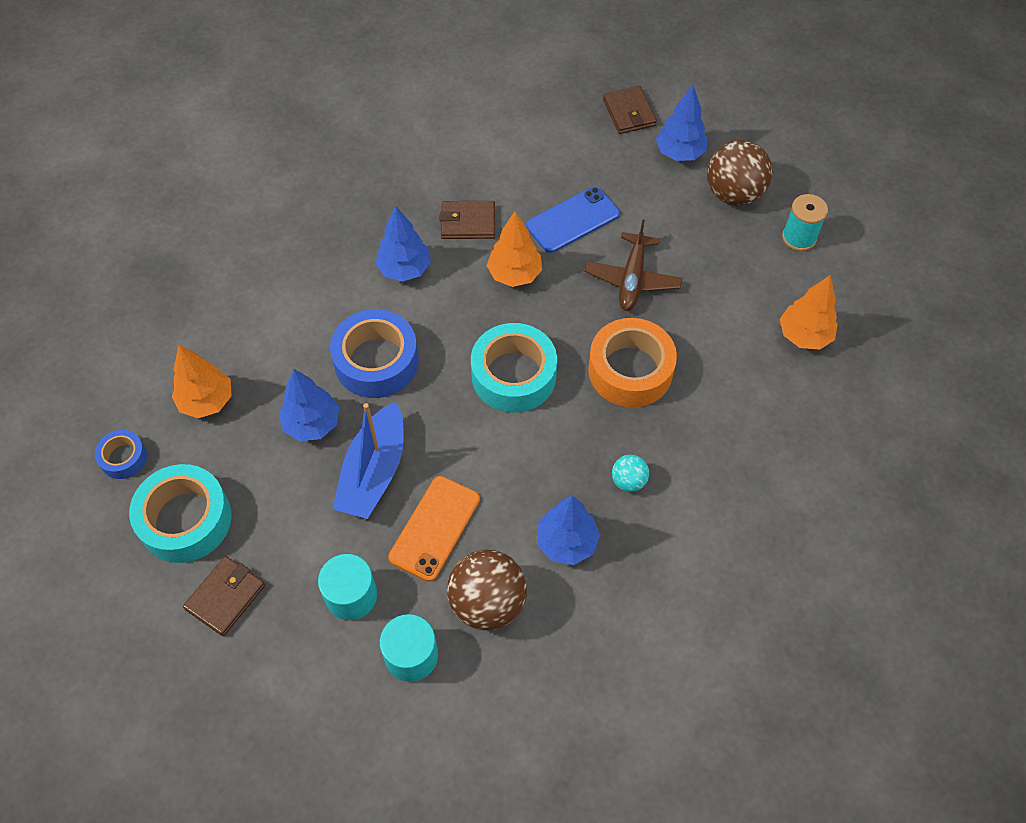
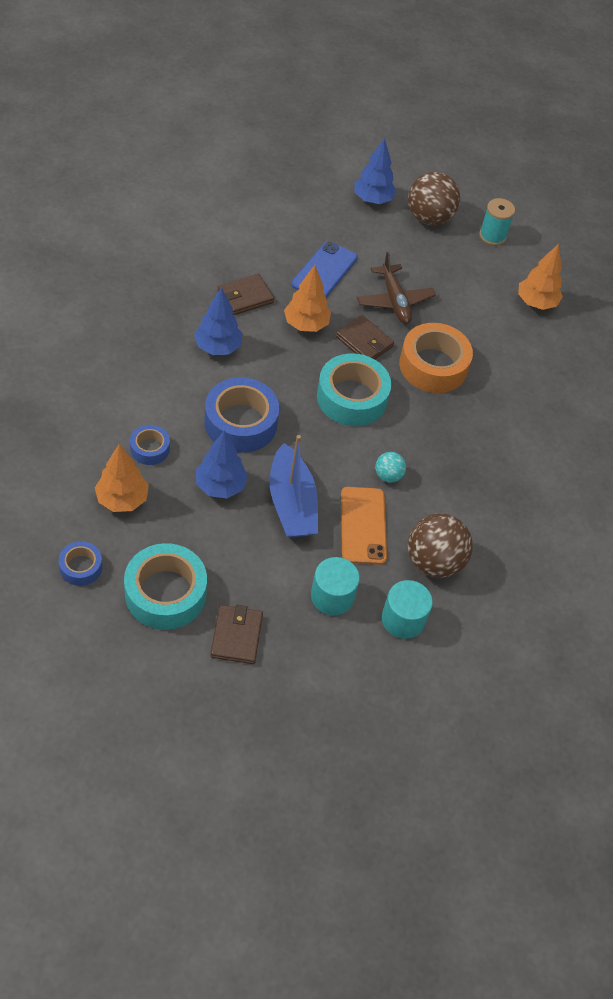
camera: 35 degrees left, 5 degrees down
(267, 356) = (150, 449): none -> blue tape
(566, 542) = (463, 500): blue tree -> none
(628, 481) = (479, 442): turquoise ball -> turquoise ball (388, 476)
(629, 113) = (316, 180): brown wallet -> brown wallet (364, 342)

## WHAT IS NEEDED
All of the material above should be set down again exactly, though not its pictures.

## RESPONSE TO THE TASK
camera: 35 degrees left, 5 degrees down
(267, 356) = (150, 449): none -> blue tape
(566, 542) = (463, 500): blue tree -> none
(628, 481) = (479, 442): turquoise ball -> turquoise ball (388, 476)
(629, 113) = (316, 180): brown wallet -> brown wallet (364, 342)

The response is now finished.